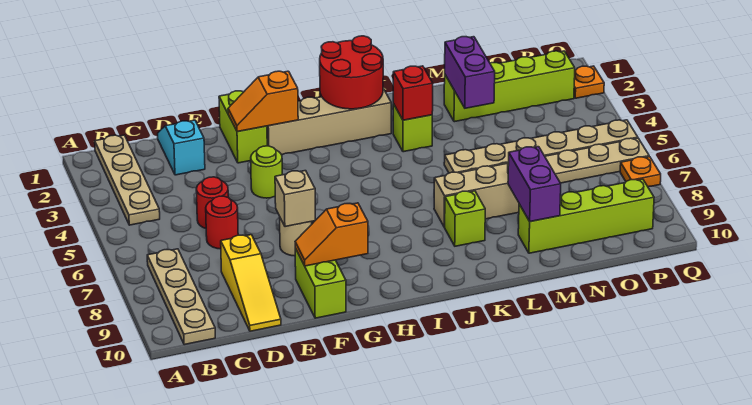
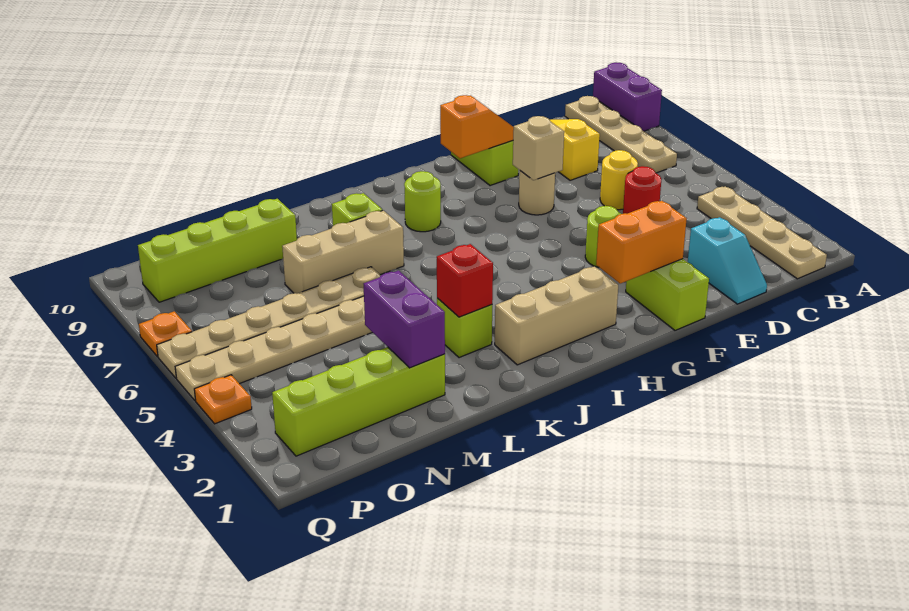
red round brick D6 level 1 -> yellow round brick D6 level 1
orange slope F2:G2 level 2 top G -> orange brick F2:G2 level 2
tan brick G2:J2 level 1 -> tan brick H2:J2 level 1
red round brick I1:J2 level 2 -> none
none -> lime round brick I8 level 1
purple brick M8:M9 level 2 -> purple brick A9:A10 level 1
orange plate Q2 level 1 -> orange plate Q4 level 1

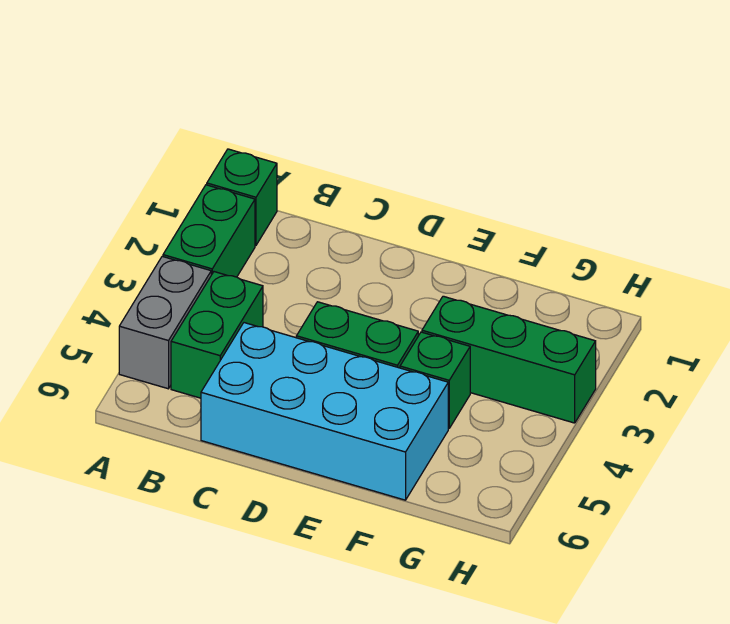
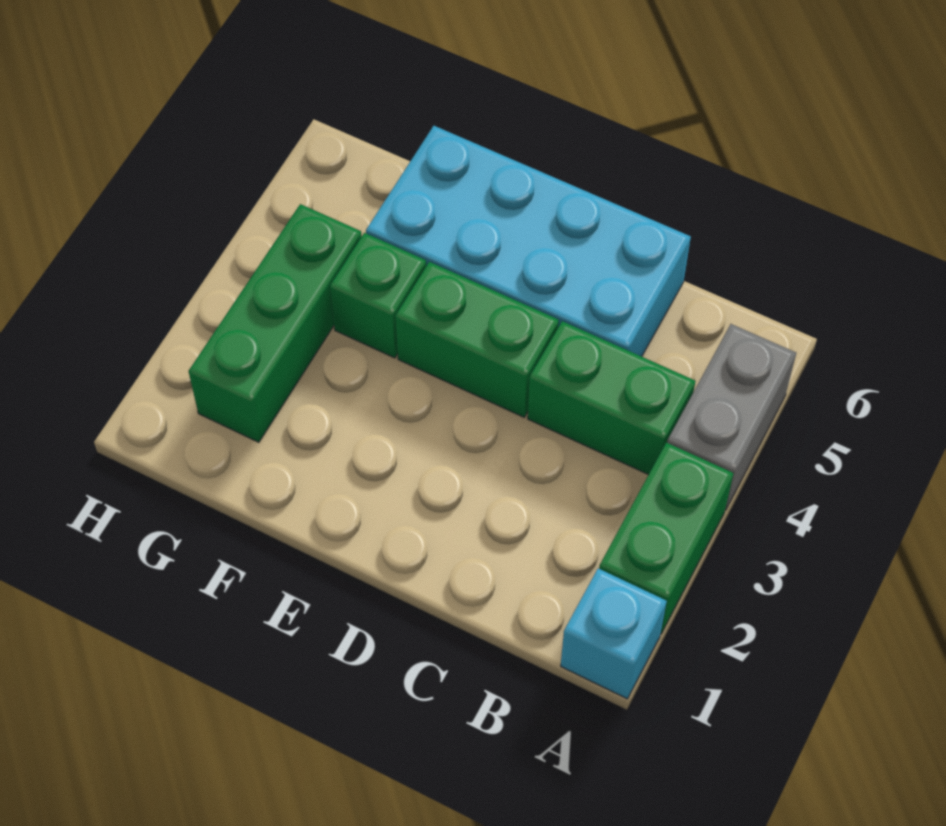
green brick A1 level 1 -> cyan brick A1 level 1
green brick B4:B5 level 1 -> green brick B4:C4 level 1
green brick F3:H3 level 1 -> green brick G2:G4 level 1

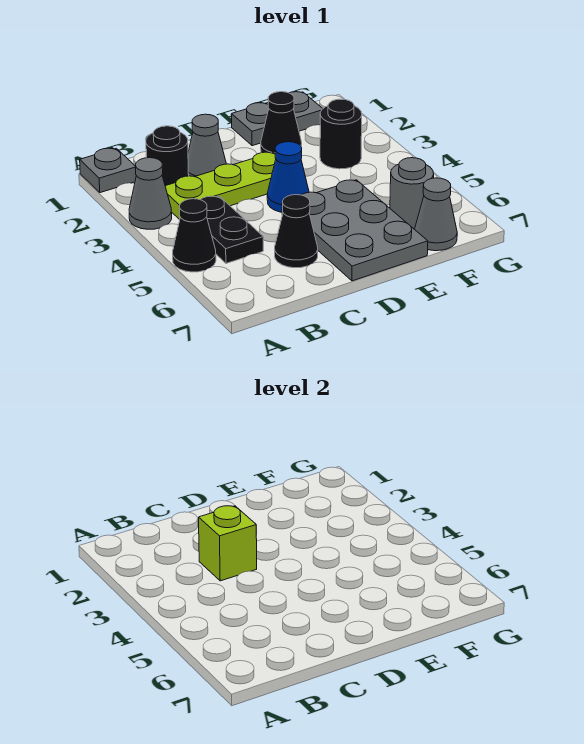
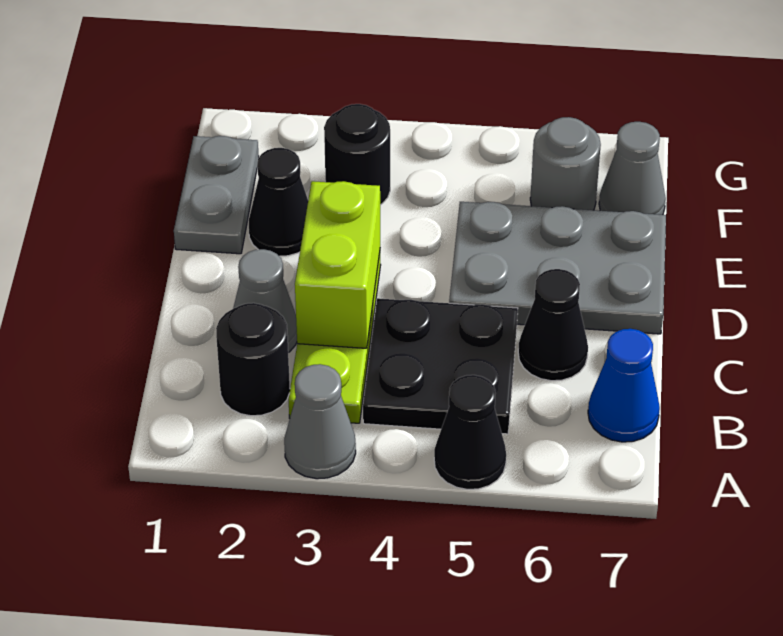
grey plate A1 level 1 -> none
black plate B4:B5 level 1 -> black plate B4:C5 level 1
lime brick C3 level 2 -> lime brick C3:D3 level 2
blue cone D4 level 1 -> blue cone B7 level 1

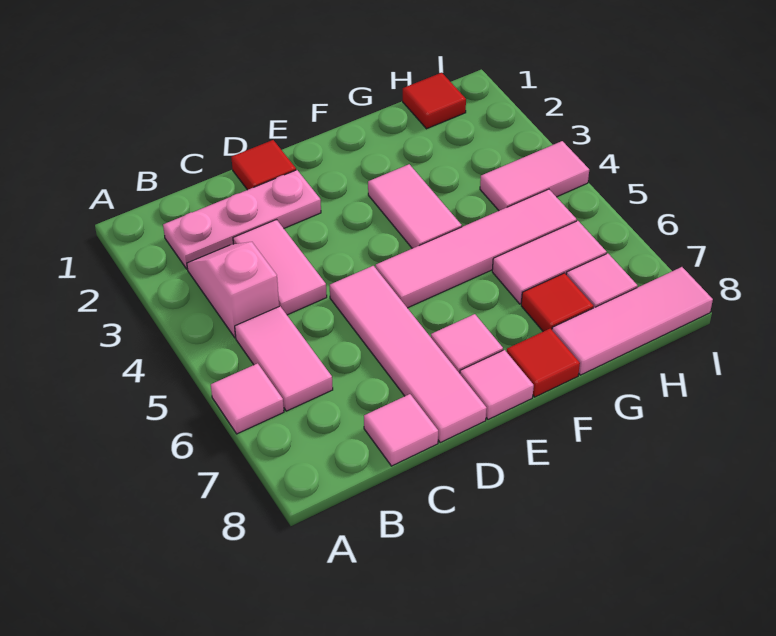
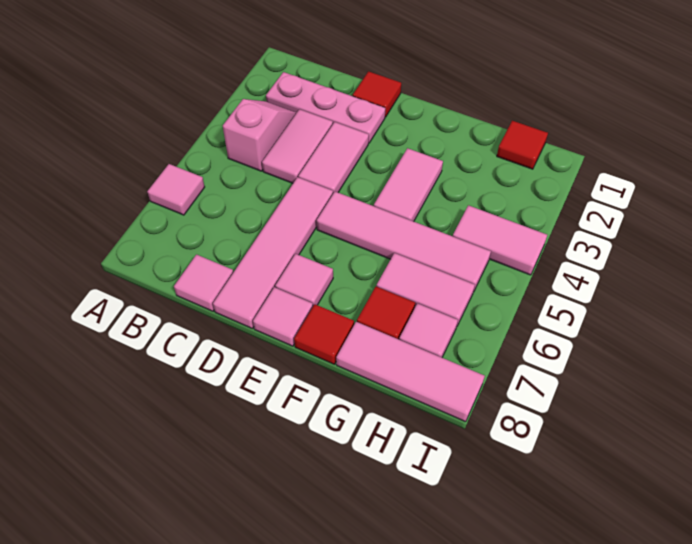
pink tile B5:B6 level 1 -> pink tile D3:D4 level 1

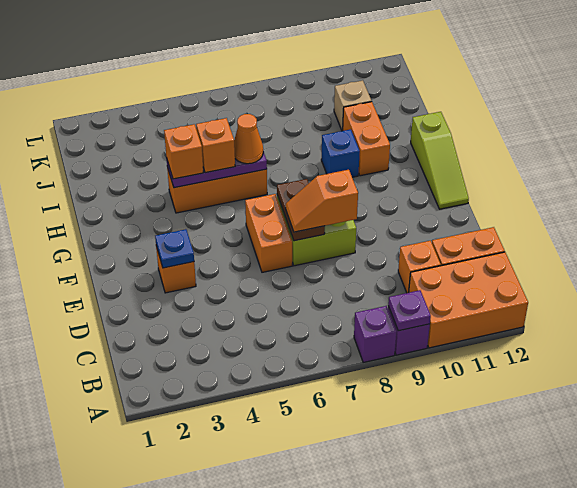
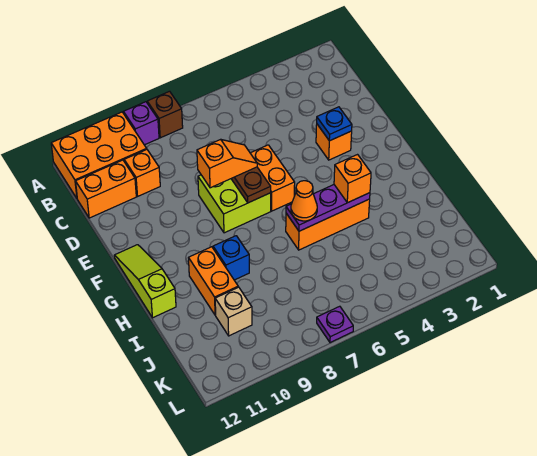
purple brick A8 level 1 -> brown brick A8 level 1
purple plate A9 level 2 -> purple plate L7 level 1
orange brick H5 level 3 -> none

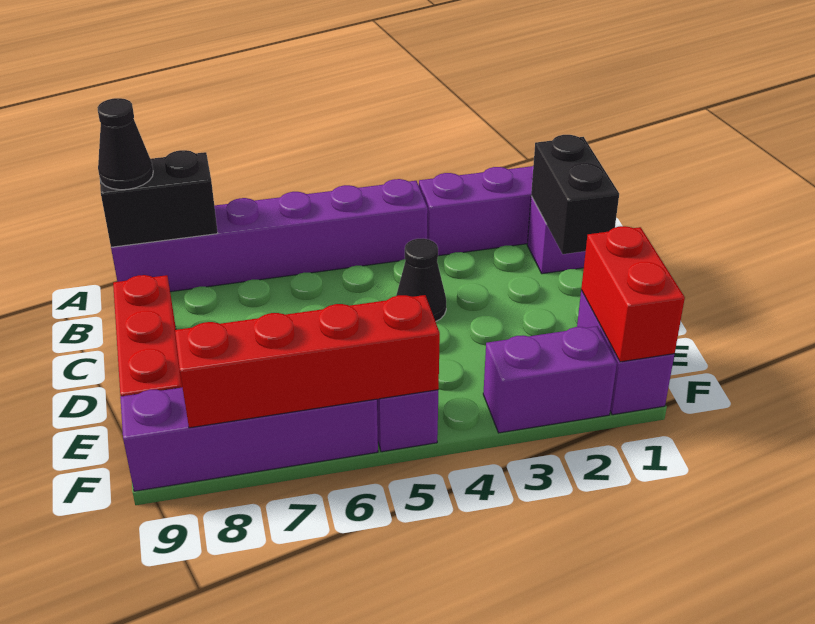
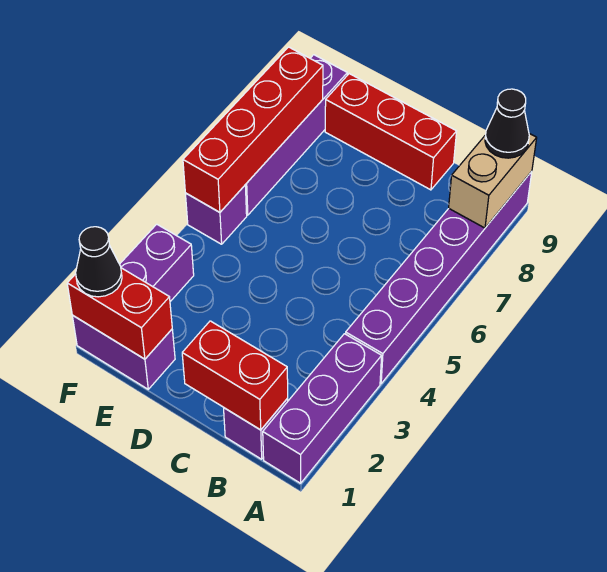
black brick A8:A9 level 2 -> tan brick A8:A9 level 2
black brick B1:C1 level 2 -> red brick B1:C1 level 2
black cone C4 level 1 -> black cone F1 level 3

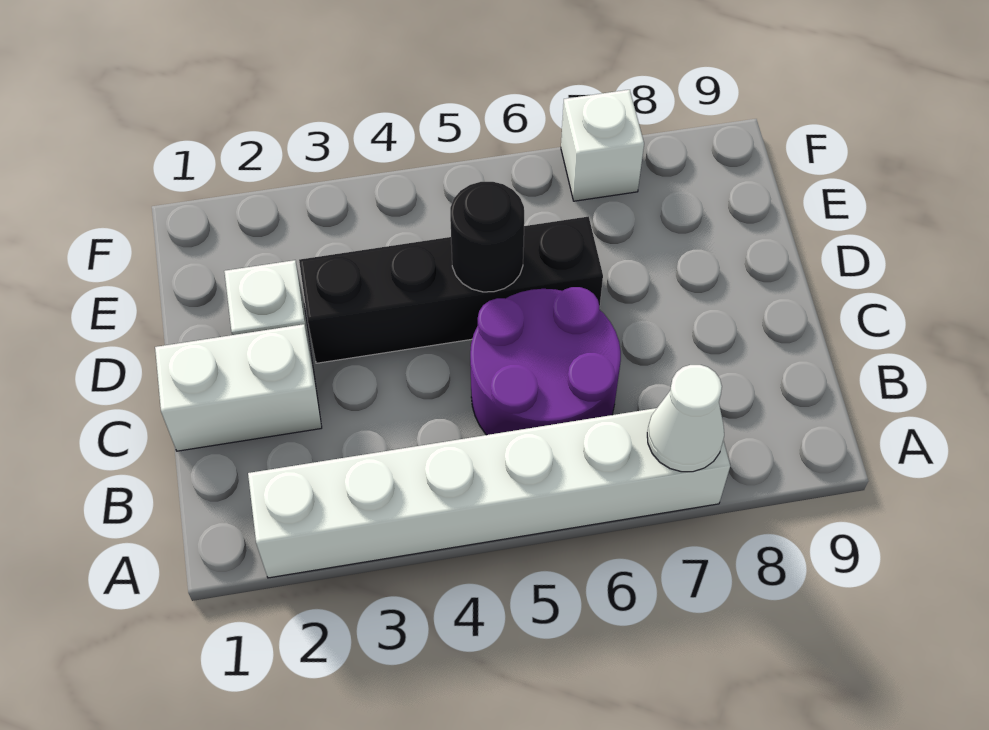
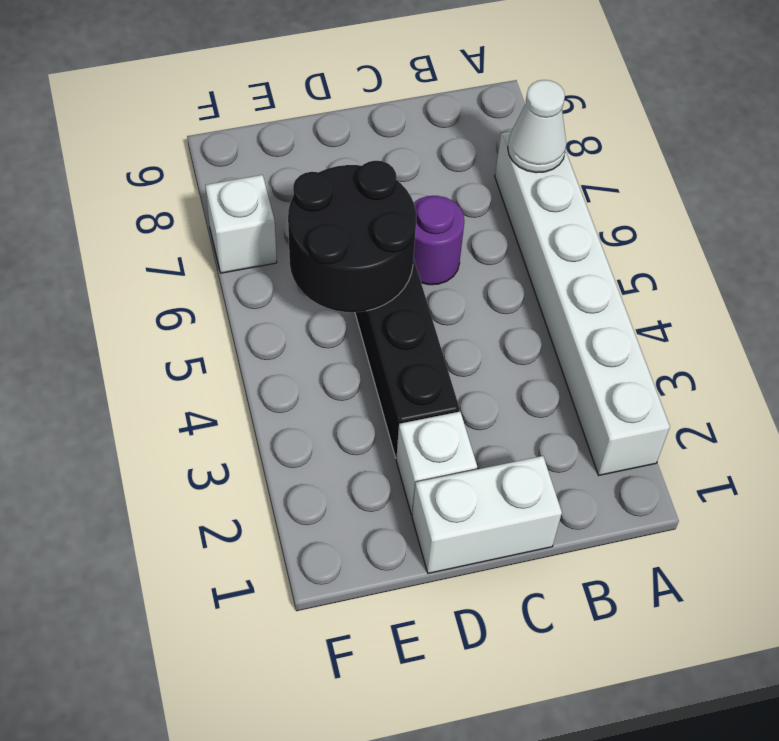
purple round brick B5:C6 level 1 -> purple round brick C6 level 1
white brick C1:C2 level 1 -> white brick C1:D1 level 1
black round brick D5 level 2 -> black round brick D5:E6 level 2

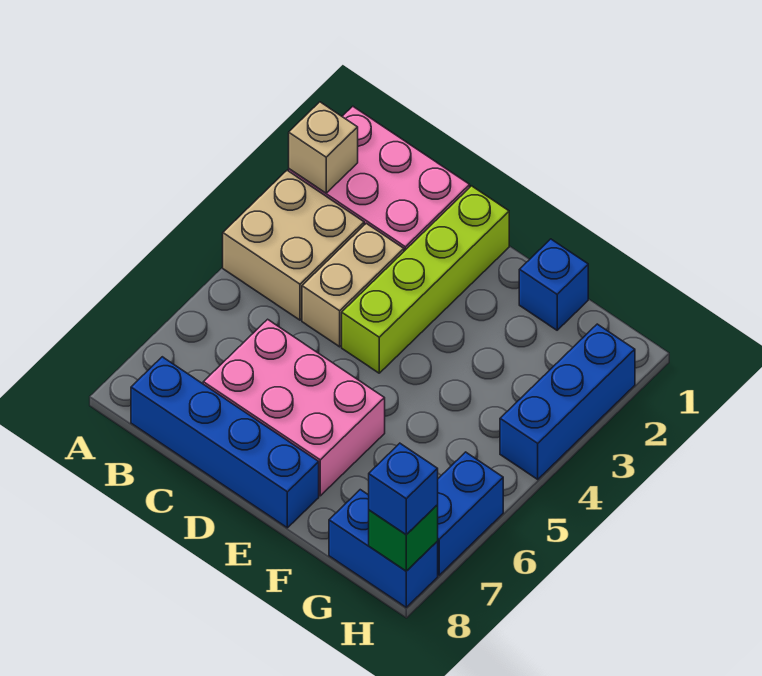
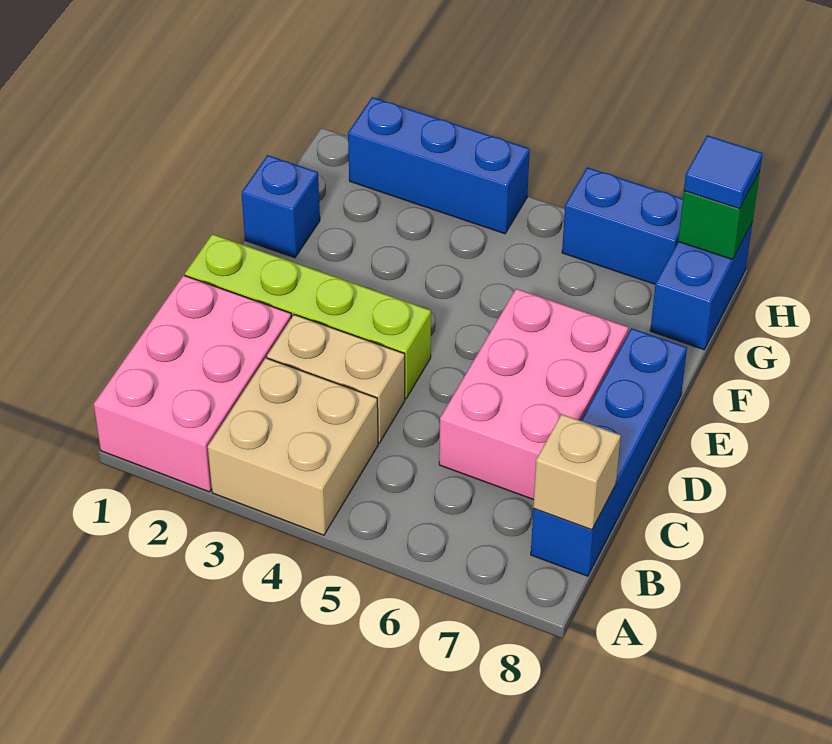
tan brick A2 level 2 -> tan brick B8 level 2
blue brick H8 level 3 -> blue tile H8 level 3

-----

### DIRECTIONS:
Scan the material for the string "lime". Copy each line where it appears.

### OUTPUT BELOW:
none -> lime round brick I8 level 1
lime brick C3 level 2 -> lime brick C3:D3 level 2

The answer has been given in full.